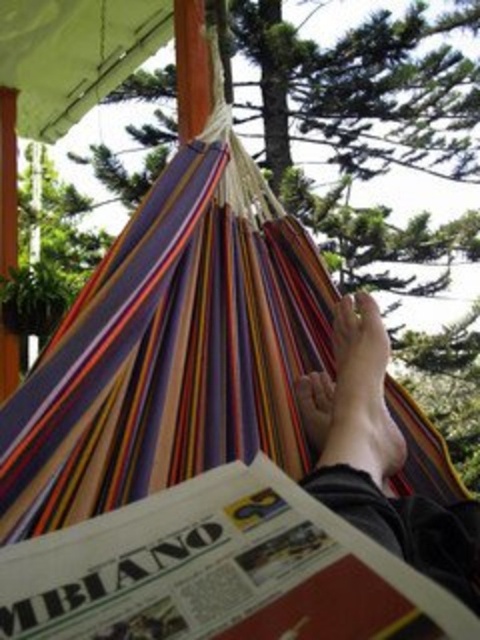
Does multicolored fabric feet at center have a lesser width compared to smooth skin foot at lower center?

In fact, multicolored fabric feet at center might be wider than smooth skin foot at lower center.

The height and width of the screenshot is (640, 480). Identify the location of multicolored fabric feet at center. (377, 458).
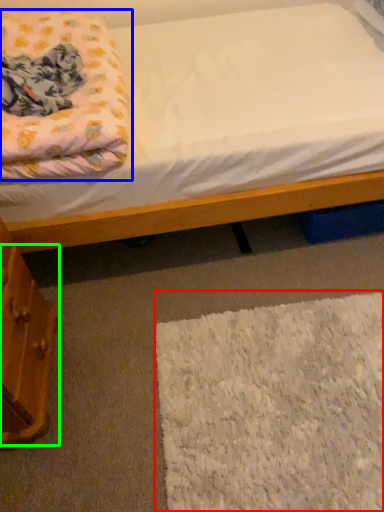
Question: Considering the real-world distances, which object is closest to mat (highlighted by a red box)? blanket (highlighted by a blue box) or drawer (highlighted by a green box).

Choices:
 (A) blanket
 (B) drawer

Answer: (B)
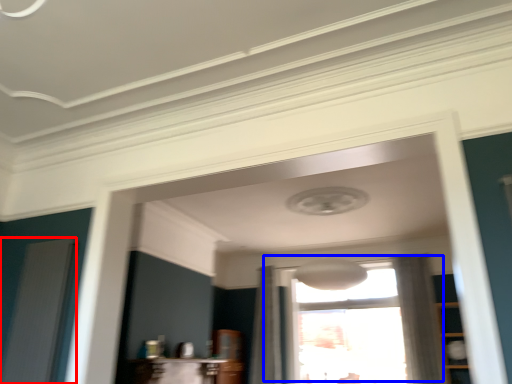
Question: Which object is further to the camera taking this photo, screen door (highlighted by a red box) or window (highlighted by a blue box)?

Choices:
 (A) screen door
 (B) window

Answer: (B)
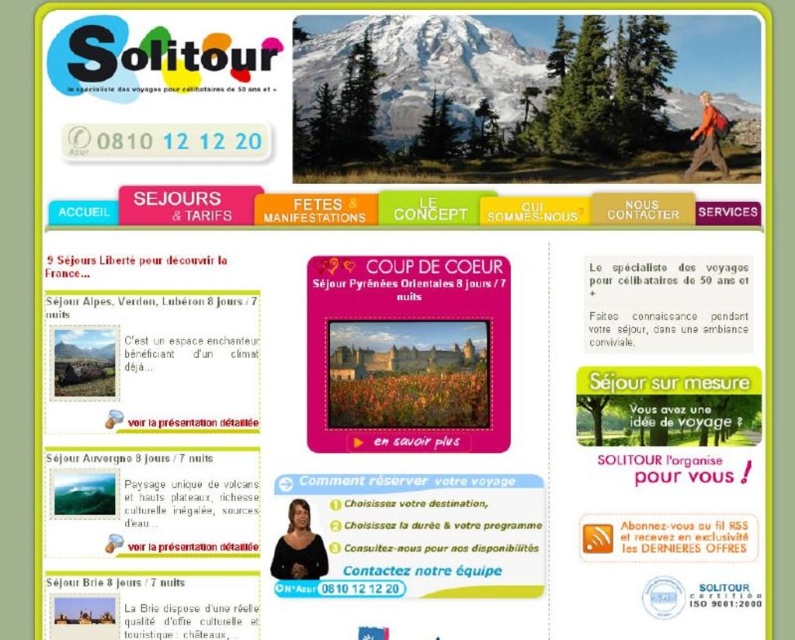
Question: Is matte orange backpack at upper right above matte pink button at center?

Choices:
 (A) yes
 (B) no

Answer: (A)

Question: Which of the following is the farthest from the observer?

Choices:
 (A) (225, 541)
 (B) (691, 156)

Answer: (B)

Question: Which of these objects is positioned farthest from the matte black woman at bottom center?

Choices:
 (A) matte orange backpack at upper right
 (B) matte pink button at center

Answer: (A)

Question: Among these objects, which one is nearest to the camera?

Choices:
 (A) matte pink button at center
 (B) matte orange backpack at upper right
 (C) matte black woman at bottom center

Answer: (C)

Question: Does matte black woman at bottom center appear under matte pink button at center?

Choices:
 (A) no
 (B) yes

Answer: (A)

Question: Does matte black woman at bottom center lie in front of matte orange backpack at upper right?

Choices:
 (A) no
 (B) yes

Answer: (B)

**Problem to work on:** From the items above, extract each line that contains the word "highlighted".

**Answer to this exercise:**
Question: Considering the real-world distances, which object is closest to mat (highlighted by a red box)? blanket (highlighted by a blue box) or drawer (highlighted by a green box).
Question: Which object is further to the camera taking this photo, screen door (highlighted by a red box) or window (highlighted by a blue box)?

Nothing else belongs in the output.